▶ [Activity]
Reproduce exactly the lines below from the one containing "C4: 3.3uF (plus" through the one containing "V2: none -> 12V (plus VBAT, minus DGND)", including both, and nothing else.
------ Available data ------
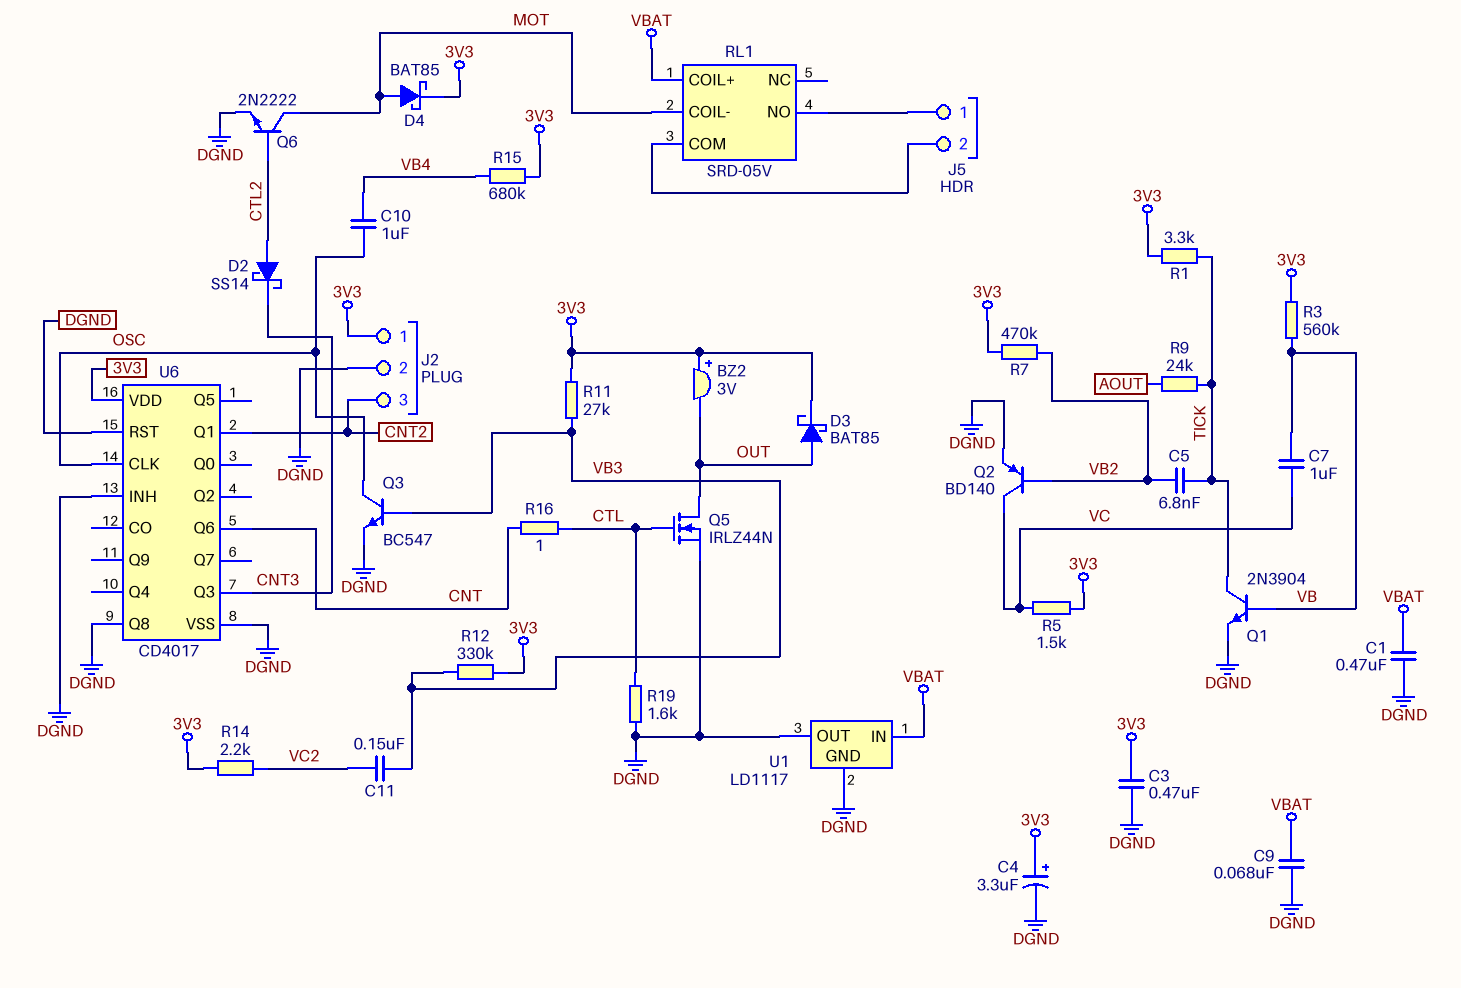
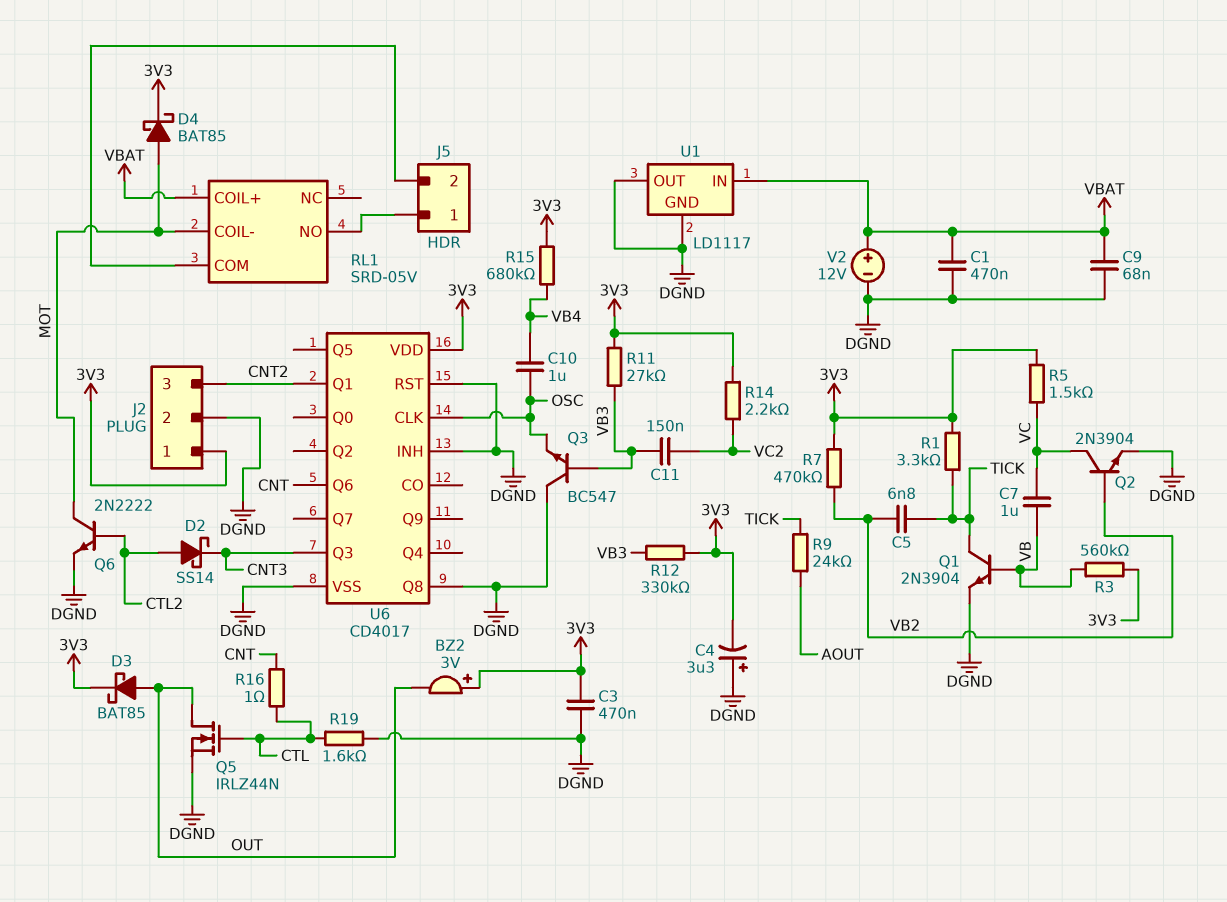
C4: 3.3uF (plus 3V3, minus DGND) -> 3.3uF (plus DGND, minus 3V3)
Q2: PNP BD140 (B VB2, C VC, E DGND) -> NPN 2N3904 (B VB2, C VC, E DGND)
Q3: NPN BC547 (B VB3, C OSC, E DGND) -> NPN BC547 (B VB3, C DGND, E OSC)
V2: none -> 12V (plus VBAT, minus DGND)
------
------ Available data ------
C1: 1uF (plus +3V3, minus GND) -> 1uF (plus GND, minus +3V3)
------
------ Available data ------
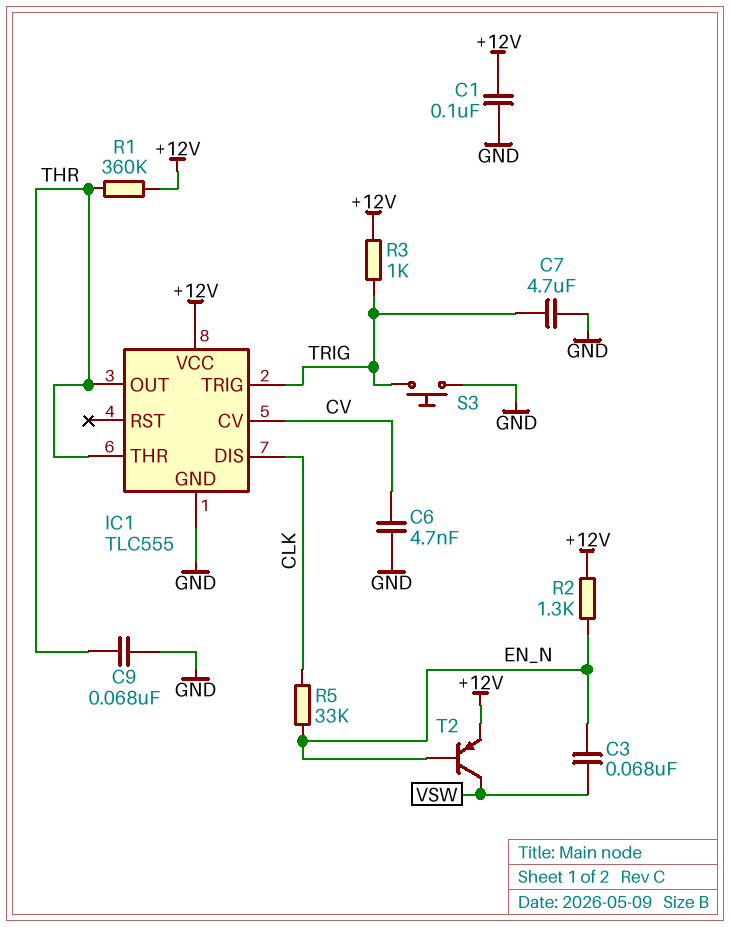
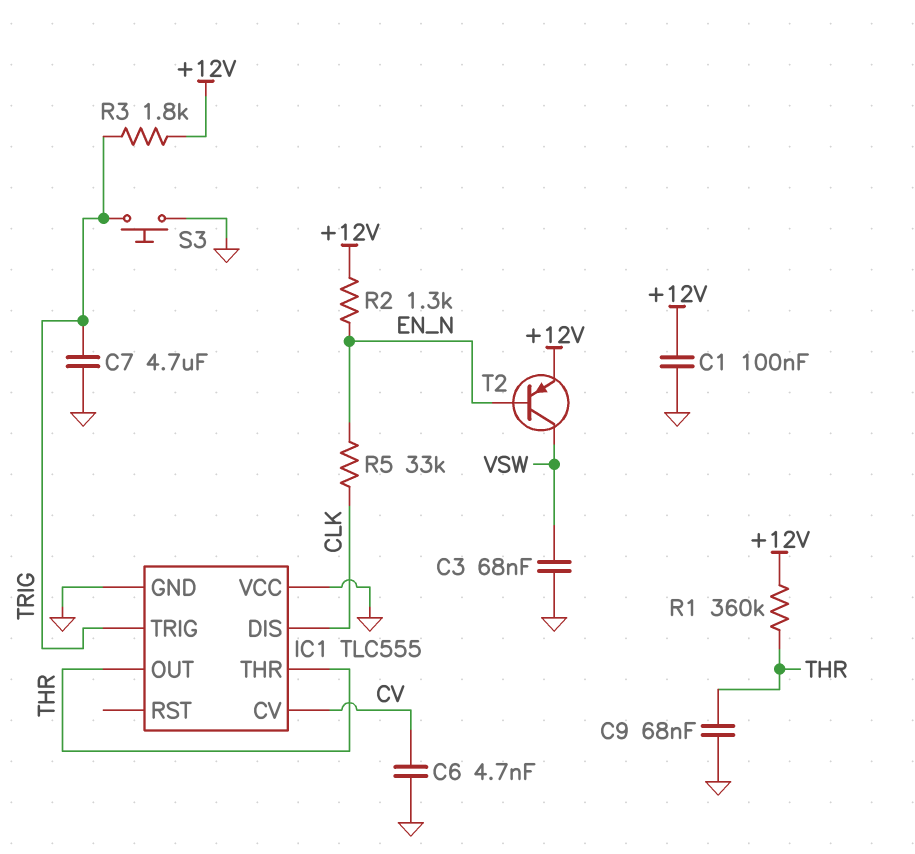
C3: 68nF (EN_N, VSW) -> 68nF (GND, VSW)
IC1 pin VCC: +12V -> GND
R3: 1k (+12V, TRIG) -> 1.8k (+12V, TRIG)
------
▶ [Your solution]
C4: 3.3uF (plus 3V3, minus DGND) -> 3.3uF (plus DGND, minus 3V3)
Q2: PNP BD140 (B VB2, C VC, E DGND) -> NPN 2N3904 (B VB2, C VC, E DGND)
Q3: NPN BC547 (B VB3, C OSC, E DGND) -> NPN BC547 (B VB3, C DGND, E OSC)
V2: none -> 12V (plus VBAT, minus DGND)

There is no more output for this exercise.